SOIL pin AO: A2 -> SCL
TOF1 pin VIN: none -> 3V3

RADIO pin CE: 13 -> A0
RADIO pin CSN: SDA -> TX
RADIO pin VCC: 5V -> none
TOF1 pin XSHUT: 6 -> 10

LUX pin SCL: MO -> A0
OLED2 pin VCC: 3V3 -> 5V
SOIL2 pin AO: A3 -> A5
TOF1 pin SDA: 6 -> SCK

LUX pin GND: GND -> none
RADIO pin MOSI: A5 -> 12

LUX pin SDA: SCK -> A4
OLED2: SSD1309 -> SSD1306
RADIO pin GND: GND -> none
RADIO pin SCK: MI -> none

[Work instructions] All the records, from the first line to the last: repeat them exactly.

[Finished task]
SOIL pin AO: A2 -> SCL
TOF1 pin VIN: none -> 3V3

RADIO pin CE: 13 -> A0
RADIO pin CSN: SDA -> TX
RADIO pin VCC: 5V -> none
TOF1 pin XSHUT: 6 -> 10

LUX pin SCL: MO -> A0
OLED2 pin VCC: 3V3 -> 5V
SOIL2 pin AO: A3 -> A5
TOF1 pin SDA: 6 -> SCK

LUX pin GND: GND -> none
RADIO pin MOSI: A5 -> 12

LUX pin SDA: SCK -> A4
OLED2: SSD1309 -> SSD1306
RADIO pin GND: GND -> none
RADIO pin SCK: MI -> none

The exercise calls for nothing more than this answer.